══ EXTRACTED INFORMATION

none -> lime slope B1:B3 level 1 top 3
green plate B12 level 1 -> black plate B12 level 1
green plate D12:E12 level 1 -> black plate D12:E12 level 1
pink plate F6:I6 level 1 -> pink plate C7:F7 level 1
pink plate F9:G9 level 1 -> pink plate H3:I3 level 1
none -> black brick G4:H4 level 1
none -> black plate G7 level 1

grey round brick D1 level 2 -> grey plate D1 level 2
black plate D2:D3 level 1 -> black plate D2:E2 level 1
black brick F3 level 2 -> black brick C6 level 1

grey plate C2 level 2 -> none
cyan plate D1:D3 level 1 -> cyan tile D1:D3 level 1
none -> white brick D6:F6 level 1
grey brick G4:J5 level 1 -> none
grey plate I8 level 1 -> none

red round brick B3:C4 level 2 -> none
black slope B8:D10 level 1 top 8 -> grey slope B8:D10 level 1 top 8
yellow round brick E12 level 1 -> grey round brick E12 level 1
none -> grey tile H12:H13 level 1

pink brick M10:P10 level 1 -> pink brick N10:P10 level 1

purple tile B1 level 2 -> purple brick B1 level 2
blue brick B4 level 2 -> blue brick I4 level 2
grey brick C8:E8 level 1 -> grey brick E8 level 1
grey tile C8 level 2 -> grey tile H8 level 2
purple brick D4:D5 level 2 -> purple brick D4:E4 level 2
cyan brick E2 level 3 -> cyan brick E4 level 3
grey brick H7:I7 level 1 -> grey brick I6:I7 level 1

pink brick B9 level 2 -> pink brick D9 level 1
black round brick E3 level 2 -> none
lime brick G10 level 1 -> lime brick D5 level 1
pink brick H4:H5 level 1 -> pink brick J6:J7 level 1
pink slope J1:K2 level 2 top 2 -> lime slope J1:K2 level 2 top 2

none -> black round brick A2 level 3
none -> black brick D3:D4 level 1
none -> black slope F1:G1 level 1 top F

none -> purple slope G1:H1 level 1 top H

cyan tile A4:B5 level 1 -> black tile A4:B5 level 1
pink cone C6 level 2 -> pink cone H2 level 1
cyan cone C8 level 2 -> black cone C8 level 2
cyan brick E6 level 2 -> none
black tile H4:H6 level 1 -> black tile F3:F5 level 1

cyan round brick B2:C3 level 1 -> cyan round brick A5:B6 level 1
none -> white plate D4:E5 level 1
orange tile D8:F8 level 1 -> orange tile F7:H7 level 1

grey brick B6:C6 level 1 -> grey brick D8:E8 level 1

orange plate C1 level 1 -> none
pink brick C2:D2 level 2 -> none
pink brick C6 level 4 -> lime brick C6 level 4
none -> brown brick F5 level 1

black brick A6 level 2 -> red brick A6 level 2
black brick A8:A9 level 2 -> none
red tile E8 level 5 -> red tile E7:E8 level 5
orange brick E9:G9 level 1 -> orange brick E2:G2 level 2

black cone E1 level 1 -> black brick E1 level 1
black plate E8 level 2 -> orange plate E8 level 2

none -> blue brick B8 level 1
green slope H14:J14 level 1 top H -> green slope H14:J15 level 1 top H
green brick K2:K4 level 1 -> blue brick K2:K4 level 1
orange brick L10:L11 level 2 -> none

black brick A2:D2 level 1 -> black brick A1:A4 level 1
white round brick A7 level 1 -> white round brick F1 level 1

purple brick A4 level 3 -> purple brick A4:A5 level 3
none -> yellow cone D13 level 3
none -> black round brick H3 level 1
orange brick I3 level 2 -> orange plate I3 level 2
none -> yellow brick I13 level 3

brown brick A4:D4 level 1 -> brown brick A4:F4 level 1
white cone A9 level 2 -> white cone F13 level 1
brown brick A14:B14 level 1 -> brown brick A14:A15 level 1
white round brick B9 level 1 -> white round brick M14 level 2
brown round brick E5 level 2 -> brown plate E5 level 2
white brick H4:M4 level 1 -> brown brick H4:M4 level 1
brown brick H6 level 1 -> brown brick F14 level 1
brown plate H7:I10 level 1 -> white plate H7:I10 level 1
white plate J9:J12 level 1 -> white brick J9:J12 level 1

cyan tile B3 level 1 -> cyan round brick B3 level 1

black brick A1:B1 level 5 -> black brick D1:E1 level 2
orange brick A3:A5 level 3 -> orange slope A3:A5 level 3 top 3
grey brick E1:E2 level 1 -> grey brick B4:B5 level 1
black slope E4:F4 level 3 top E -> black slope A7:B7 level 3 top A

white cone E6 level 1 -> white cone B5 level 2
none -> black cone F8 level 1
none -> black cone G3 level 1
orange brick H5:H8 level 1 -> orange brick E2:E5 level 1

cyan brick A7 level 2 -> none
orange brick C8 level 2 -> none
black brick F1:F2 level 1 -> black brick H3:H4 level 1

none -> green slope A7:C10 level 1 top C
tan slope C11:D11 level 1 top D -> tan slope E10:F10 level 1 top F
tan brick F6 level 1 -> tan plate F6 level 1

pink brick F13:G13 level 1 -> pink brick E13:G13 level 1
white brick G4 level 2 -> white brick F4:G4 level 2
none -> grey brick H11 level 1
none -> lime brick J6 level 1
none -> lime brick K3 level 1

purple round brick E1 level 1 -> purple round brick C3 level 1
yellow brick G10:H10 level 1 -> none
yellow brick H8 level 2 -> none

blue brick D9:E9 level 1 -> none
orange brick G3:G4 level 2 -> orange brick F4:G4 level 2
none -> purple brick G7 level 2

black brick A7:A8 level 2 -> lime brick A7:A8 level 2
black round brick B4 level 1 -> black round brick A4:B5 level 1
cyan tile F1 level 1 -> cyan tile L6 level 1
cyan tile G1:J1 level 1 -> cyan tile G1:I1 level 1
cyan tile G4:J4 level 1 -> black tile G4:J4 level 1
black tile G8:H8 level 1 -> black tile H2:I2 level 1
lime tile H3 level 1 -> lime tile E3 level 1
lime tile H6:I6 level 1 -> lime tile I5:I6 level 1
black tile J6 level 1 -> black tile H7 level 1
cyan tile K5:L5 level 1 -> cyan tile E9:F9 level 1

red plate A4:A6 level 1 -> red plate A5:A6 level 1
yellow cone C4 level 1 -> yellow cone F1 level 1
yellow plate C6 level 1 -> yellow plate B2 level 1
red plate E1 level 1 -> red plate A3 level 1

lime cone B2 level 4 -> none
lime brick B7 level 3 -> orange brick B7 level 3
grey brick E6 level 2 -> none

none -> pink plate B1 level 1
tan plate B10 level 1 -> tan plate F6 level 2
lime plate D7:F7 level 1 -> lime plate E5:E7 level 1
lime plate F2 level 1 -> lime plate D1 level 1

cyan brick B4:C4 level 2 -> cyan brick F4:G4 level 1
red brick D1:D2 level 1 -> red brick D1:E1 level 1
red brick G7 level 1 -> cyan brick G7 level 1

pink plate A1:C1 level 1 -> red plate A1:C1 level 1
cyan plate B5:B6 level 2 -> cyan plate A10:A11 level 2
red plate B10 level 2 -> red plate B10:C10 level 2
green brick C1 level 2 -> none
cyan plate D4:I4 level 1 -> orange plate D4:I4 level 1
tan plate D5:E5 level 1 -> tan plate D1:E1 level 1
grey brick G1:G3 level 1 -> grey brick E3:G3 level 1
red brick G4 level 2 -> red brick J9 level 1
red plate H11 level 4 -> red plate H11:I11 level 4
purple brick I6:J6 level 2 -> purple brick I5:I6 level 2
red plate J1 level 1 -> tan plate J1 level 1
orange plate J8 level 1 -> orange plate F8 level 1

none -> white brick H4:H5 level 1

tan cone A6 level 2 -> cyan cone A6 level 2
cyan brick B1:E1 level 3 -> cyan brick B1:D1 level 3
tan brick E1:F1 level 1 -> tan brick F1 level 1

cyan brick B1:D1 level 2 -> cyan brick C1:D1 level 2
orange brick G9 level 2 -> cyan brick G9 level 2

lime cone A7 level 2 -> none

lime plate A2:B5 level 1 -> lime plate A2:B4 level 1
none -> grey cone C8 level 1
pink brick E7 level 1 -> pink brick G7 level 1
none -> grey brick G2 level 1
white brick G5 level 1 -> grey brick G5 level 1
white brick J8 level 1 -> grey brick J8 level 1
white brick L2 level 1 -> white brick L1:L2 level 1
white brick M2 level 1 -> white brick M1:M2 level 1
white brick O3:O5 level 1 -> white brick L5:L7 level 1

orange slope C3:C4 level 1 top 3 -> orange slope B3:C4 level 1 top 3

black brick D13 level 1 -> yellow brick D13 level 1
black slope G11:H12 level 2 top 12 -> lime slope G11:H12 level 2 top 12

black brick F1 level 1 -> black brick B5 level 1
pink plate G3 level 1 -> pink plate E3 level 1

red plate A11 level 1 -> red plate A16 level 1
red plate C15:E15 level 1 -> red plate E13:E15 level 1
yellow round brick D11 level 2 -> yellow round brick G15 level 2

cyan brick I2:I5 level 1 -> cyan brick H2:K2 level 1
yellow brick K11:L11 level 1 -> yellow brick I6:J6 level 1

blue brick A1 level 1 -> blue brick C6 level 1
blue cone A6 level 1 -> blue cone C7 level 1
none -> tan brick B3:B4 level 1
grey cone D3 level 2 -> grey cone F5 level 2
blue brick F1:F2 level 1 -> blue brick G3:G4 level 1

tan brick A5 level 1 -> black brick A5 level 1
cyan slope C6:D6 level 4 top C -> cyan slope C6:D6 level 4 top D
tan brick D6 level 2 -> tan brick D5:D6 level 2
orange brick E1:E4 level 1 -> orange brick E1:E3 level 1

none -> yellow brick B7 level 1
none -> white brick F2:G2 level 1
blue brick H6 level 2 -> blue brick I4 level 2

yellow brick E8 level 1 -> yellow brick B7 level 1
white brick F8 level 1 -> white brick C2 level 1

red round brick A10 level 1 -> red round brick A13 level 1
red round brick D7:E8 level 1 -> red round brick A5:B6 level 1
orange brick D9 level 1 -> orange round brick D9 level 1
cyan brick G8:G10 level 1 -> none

════

→ **EXERCISE REQUIREMENTS**
Exactly the lines above from the one with "cyan slope C6:D6 level 4 top C" to the one with "white brick F8", both included, are to be quoted; leave the rest out.

→ **EXPECTED ANSWER**
cyan slope C6:D6 level 4 top C -> cyan slope C6:D6 level 4 top D
tan brick D6 level 2 -> tan brick D5:D6 level 2
orange brick E1:E4 level 1 -> orange brick E1:E3 level 1

none -> yellow brick B7 level 1
none -> white brick F2:G2 level 1
blue brick H6 level 2 -> blue brick I4 level 2

yellow brick E8 level 1 -> yellow brick B7 level 1
white brick F8 level 1 -> white brick C2 level 1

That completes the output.